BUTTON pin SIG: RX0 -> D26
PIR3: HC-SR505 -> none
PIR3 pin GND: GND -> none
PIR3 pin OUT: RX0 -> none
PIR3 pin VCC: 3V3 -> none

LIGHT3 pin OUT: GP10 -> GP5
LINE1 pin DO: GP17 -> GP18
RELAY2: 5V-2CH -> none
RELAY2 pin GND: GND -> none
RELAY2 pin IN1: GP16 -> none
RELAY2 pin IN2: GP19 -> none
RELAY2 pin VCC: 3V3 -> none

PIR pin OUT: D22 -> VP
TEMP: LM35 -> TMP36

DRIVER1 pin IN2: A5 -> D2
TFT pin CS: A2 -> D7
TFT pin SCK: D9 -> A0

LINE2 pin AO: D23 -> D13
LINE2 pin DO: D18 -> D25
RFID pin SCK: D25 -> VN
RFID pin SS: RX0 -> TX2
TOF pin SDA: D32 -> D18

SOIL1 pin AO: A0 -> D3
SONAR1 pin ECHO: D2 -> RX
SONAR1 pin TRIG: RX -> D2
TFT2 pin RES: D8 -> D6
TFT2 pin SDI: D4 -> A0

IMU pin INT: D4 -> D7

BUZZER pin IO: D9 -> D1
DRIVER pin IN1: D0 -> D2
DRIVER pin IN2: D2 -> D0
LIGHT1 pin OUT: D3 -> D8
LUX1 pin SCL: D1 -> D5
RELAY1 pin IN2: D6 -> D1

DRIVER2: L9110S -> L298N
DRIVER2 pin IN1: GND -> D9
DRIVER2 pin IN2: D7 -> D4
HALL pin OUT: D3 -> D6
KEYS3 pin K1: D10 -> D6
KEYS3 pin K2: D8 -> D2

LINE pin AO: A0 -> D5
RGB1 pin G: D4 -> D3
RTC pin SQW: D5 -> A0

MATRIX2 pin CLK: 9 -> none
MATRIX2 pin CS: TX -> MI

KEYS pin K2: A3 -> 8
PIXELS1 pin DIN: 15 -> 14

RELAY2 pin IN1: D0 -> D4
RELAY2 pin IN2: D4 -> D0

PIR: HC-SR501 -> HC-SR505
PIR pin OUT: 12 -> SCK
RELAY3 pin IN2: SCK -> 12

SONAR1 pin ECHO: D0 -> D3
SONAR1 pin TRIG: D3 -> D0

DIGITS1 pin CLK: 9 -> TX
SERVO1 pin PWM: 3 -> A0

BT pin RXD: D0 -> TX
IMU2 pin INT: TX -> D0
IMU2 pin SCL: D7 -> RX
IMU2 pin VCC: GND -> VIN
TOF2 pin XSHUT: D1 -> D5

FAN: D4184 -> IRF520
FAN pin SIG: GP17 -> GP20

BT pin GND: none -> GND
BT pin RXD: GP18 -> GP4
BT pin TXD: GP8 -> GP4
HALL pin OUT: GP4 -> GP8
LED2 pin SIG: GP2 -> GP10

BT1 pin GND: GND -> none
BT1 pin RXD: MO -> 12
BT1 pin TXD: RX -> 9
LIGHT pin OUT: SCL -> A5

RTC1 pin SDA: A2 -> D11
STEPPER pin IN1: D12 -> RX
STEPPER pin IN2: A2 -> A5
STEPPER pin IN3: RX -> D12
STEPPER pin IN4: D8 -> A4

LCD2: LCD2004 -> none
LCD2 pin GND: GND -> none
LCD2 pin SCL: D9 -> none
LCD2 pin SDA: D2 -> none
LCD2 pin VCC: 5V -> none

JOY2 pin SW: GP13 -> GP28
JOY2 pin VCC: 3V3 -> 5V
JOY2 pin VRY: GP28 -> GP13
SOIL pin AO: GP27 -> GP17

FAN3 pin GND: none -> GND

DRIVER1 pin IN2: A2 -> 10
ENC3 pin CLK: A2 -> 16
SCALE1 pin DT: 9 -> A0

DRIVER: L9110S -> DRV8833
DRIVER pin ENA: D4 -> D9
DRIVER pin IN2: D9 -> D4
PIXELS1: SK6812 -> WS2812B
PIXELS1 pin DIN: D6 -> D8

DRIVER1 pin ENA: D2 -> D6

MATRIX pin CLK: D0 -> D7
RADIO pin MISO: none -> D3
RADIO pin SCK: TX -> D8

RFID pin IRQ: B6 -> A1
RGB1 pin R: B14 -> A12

****

▸ **TASK DETAILS**: Copy the records above exactly.

▸ **SOLUTION TO THIS EXERCISE**:
BUTTON pin SIG: RX0 -> D26
PIR3: HC-SR505 -> none
PIR3 pin GND: GND -> none
PIR3 pin OUT: RX0 -> none
PIR3 pin VCC: 3V3 -> none

LIGHT3 pin OUT: GP10 -> GP5
LINE1 pin DO: GP17 -> GP18
RELAY2: 5V-2CH -> none
RELAY2 pin GND: GND -> none
RELAY2 pin IN1: GP16 -> none
RELAY2 pin IN2: GP19 -> none
RELAY2 pin VCC: 3V3 -> none

PIR pin OUT: D22 -> VP
TEMP: LM35 -> TMP36

DRIVER1 pin IN2: A5 -> D2
TFT pin CS: A2 -> D7
TFT pin SCK: D9 -> A0

LINE2 pin AO: D23 -> D13
LINE2 pin DO: D18 -> D25
RFID pin SCK: D25 -> VN
RFID pin SS: RX0 -> TX2
TOF pin SDA: D32 -> D18

SOIL1 pin AO: A0 -> D3
SONAR1 pin ECHO: D2 -> RX
SONAR1 pin TRIG: RX -> D2
TFT2 pin RES: D8 -> D6
TFT2 pin SDI: D4 -> A0

IMU pin INT: D4 -> D7

BUZZER pin IO: D9 -> D1
DRIVER pin IN1: D0 -> D2
DRIVER pin IN2: D2 -> D0
LIGHT1 pin OUT: D3 -> D8
LUX1 pin SCL: D1 -> D5
RELAY1 pin IN2: D6 -> D1

DRIVER2: L9110S -> L298N
DRIVER2 pin IN1: GND -> D9
DRIVER2 pin IN2: D7 -> D4
HALL pin OUT: D3 -> D6
KEYS3 pin K1: D10 -> D6
KEYS3 pin K2: D8 -> D2

LINE pin AO: A0 -> D5
RGB1 pin G: D4 -> D3
RTC pin SQW: D5 -> A0

MATRIX2 pin CLK: 9 -> none
MATRIX2 pin CS: TX -> MI

KEYS pin K2: A3 -> 8
PIXELS1 pin DIN: 15 -> 14

RELAY2 pin IN1: D0 -> D4
RELAY2 pin IN2: D4 -> D0

PIR: HC-SR501 -> HC-SR505
PIR pin OUT: 12 -> SCK
RELAY3 pin IN2: SCK -> 12

SONAR1 pin ECHO: D0 -> D3
SONAR1 pin TRIG: D3 -> D0

DIGITS1 pin CLK: 9 -> TX
SERVO1 pin PWM: 3 -> A0

BT pin RXD: D0 -> TX
IMU2 pin INT: TX -> D0
IMU2 pin SCL: D7 -> RX
IMU2 pin VCC: GND -> VIN
TOF2 pin XSHUT: D1 -> D5

FAN: D4184 -> IRF520
FAN pin SIG: GP17 -> GP20

BT pin GND: none -> GND
BT pin RXD: GP18 -> GP4
BT pin TXD: GP8 -> GP4
HALL pin OUT: GP4 -> GP8
LED2 pin SIG: GP2 -> GP10

BT1 pin GND: GND -> none
BT1 pin RXD: MO -> 12
BT1 pin TXD: RX -> 9
LIGHT pin OUT: SCL -> A5

RTC1 pin SDA: A2 -> D11
STEPPER pin IN1: D12 -> RX
STEPPER pin IN2: A2 -> A5
STEPPER pin IN3: RX -> D12
STEPPER pin IN4: D8 -> A4

LCD2: LCD2004 -> none
LCD2 pin GND: GND -> none
LCD2 pin SCL: D9 -> none
LCD2 pin SDA: D2 -> none
LCD2 pin VCC: 5V -> none

JOY2 pin SW: GP13 -> GP28
JOY2 pin VCC: 3V3 -> 5V
JOY2 pin VRY: GP28 -> GP13
SOIL pin AO: GP27 -> GP17

FAN3 pin GND: none -> GND

DRIVER1 pin IN2: A2 -> 10
ENC3 pin CLK: A2 -> 16
SCALE1 pin DT: 9 -> A0

DRIVER: L9110S -> DRV8833
DRIVER pin ENA: D4 -> D9
DRIVER pin IN2: D9 -> D4
PIXELS1: SK6812 -> WS2812B
PIXELS1 pin DIN: D6 -> D8

DRIVER1 pin ENA: D2 -> D6

MATRIX pin CLK: D0 -> D7
RADIO pin MISO: none -> D3
RADIO pin SCK: TX -> D8

RFID pin IRQ: B6 -> A1
RGB1 pin R: B14 -> A12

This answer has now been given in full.